● TASK TO COMPLETE
What you output must match, exactly, the lines from the start of the records to the line containing "(323, 273) = (578, 265): orange", both ends kept and pictures excluded.
:: DATA SECTION ::
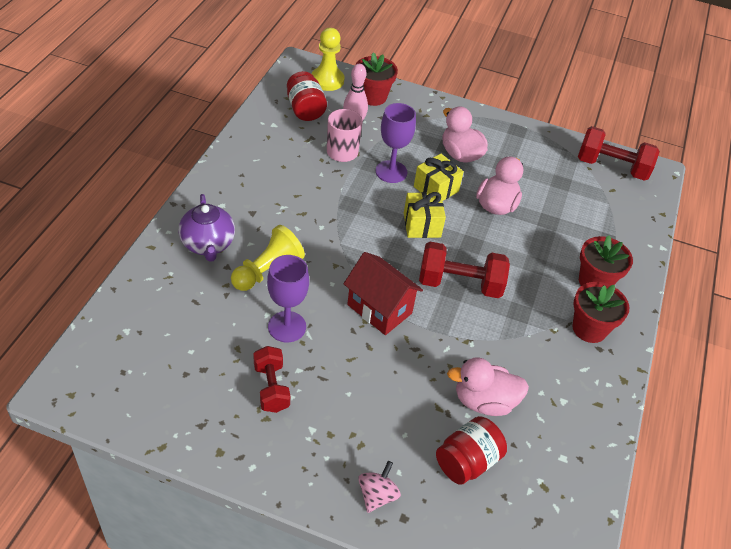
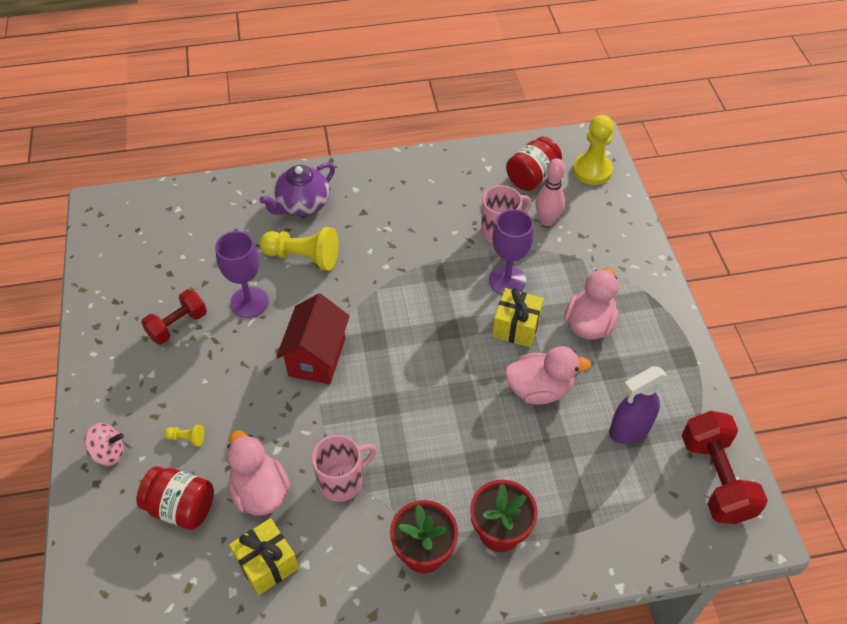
camera: 65 degrees right, 5 degrees up
(373, 97) = (605, 214): red flower pot -> none
(400, 430) = (187, 438): none -> yellow pawn
(422, 225) = (453, 339): yellow gift -> yellow gift (267, 563)
(460, 284) = (398, 406): red dumbbell -> none
(505, 346) = (342, 481): none -> pink mug
(555, 183) = (629, 430): none -> purple spray bottle

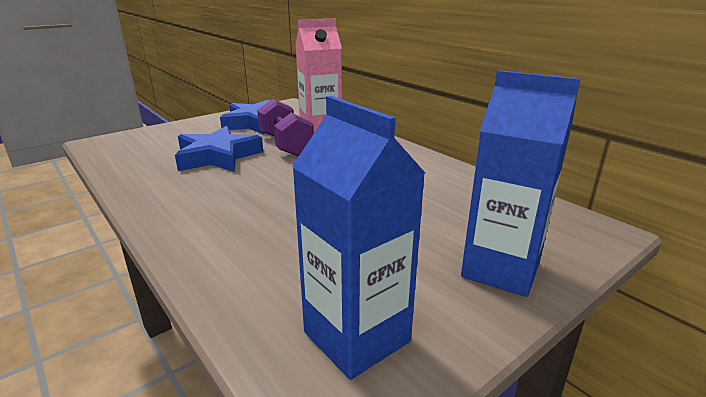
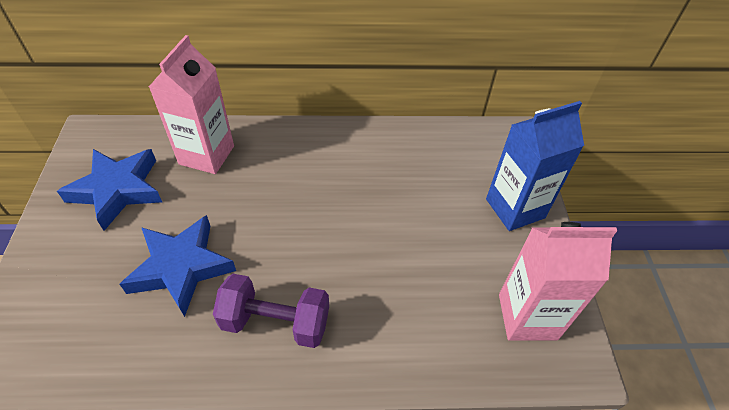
camera: 55 degrees left, 25 degrees up
(286, 145) = (212, 200): purple dumbbell -> purple dumbbell (276, 322)
(356, 337) = (527, 316): blue carton -> pink carton

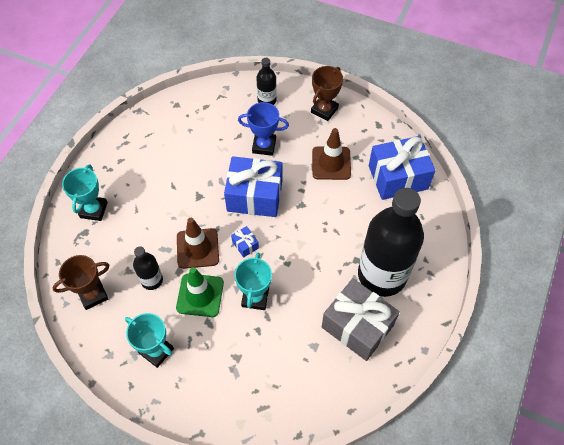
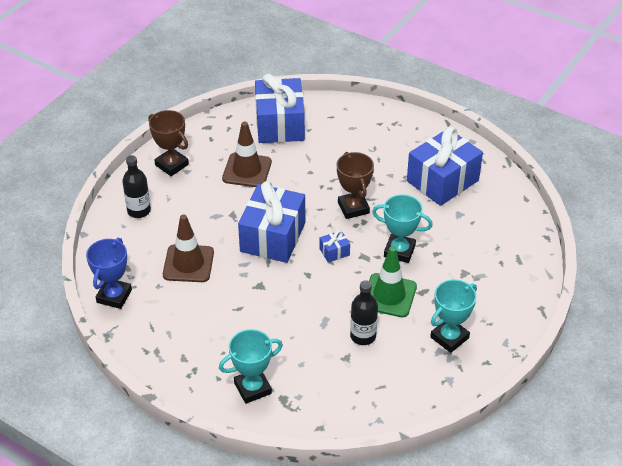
camera: 80 degrees left, 15 degrees down
(93, 210) = (252, 388): turquoise trophy -> turquoise trophy turned 45 degrees counterclockwise
(93, 295) = (372, 392): brown trophy -> brown trophy (353, 208)
(197, 248) = (330, 292): brown traffic cone -> brown traffic cone (188, 264)
(264, 146) = (205, 221): blue trophy -> blue trophy (114, 296)
(357, 326) = (442, 181): grey gift -> blue gift
(382, 275) = (390, 155): black bottle -> none

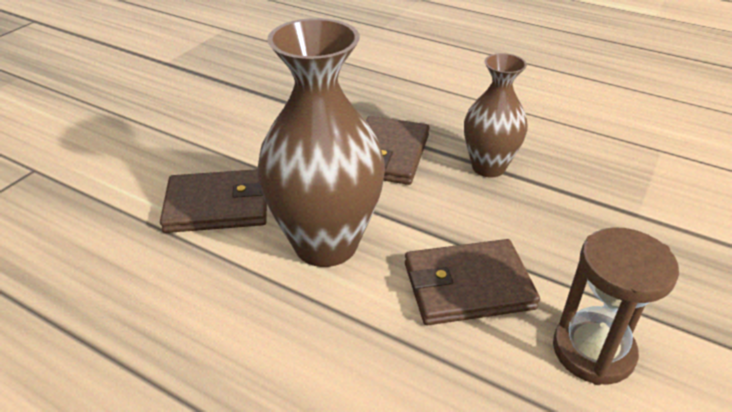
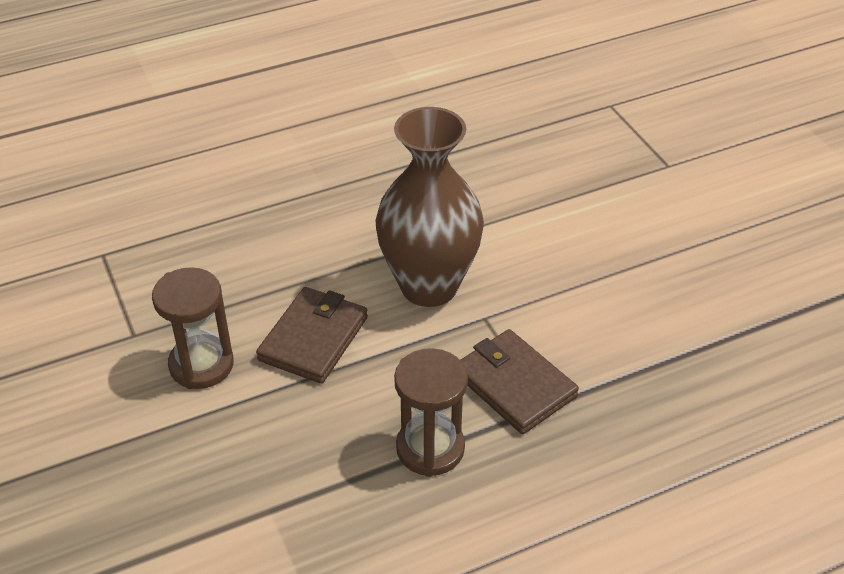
camera: 125 degrees right, 5 degrees up
(218, 205) = (530, 247): brown wallet -> none
(488, 167) = (430, 448): brown vase -> brown hourglass

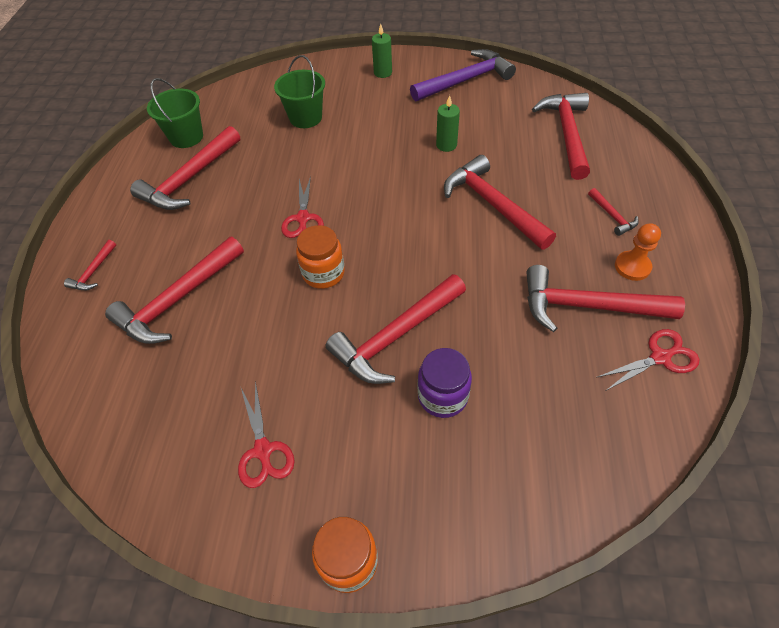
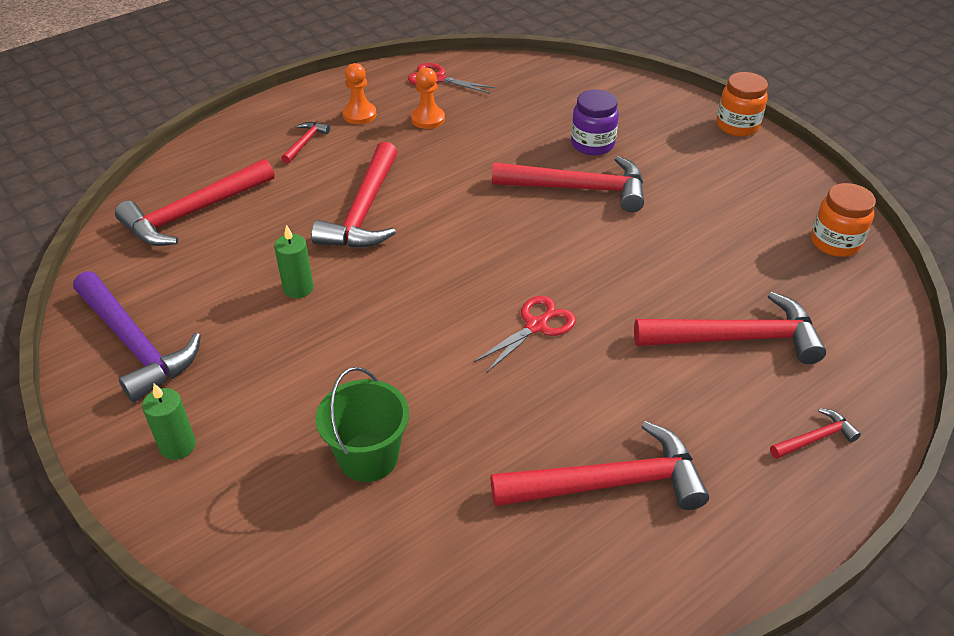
camera: 135 degrees left, 10 degrees down
(186, 137) = (550, 571): green bucket -> none
(263, 451) = (747, 194): red scissors -> none
(323, 273) = (578, 265): orange jar -> orange jar (835, 242)
(465, 80) = (135, 344): purple hammer -> purple hammer turned 150 degrees counterclockwise
(588, 306) = (428, 119): red hammer -> orange pawn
:::
● SOLUTION TO THIS PROBLEM
camera: 65 degrees right, 5 degrees up
(373, 97) = (605, 214): red flower pot -> none
(400, 430) = (187, 438): none -> yellow pawn
(422, 225) = (453, 339): yellow gift -> yellow gift (267, 563)
(460, 284) = (398, 406): red dumbbell -> none
(505, 346) = (342, 481): none -> pink mug
(555, 183) = (629, 430): none -> purple spray bottle

camera: 55 degrees left, 25 degrees up
(286, 145) = (212, 200): purple dumbbell -> purple dumbbell (276, 322)
(356, 337) = (527, 316): blue carton -> pink carton

camera: 80 degrees left, 15 degrees down
(93, 210) = (252, 388): turquoise trophy -> turquoise trophy turned 45 degrees counterclockwise
(93, 295) = (372, 392): brown trophy -> brown trophy (353, 208)
(197, 248) = (330, 292): brown traffic cone -> brown traffic cone (188, 264)
(264, 146) = (205, 221): blue trophy -> blue trophy (114, 296)
(357, 326) = (442, 181): grey gift -> blue gift
(382, 275) = (390, 155): black bottle -> none

camera: 125 degrees right, 5 degrees up
(218, 205) = (530, 247): brown wallet -> none
(488, 167) = (430, 448): brown vase -> brown hourglass

camera: 135 degrees left, 10 degrees down
(186, 137) = (550, 571): green bucket -> none
(263, 451) = (747, 194): red scissors -> none
(323, 273) = (578, 265): orange jar -> orange jar (835, 242)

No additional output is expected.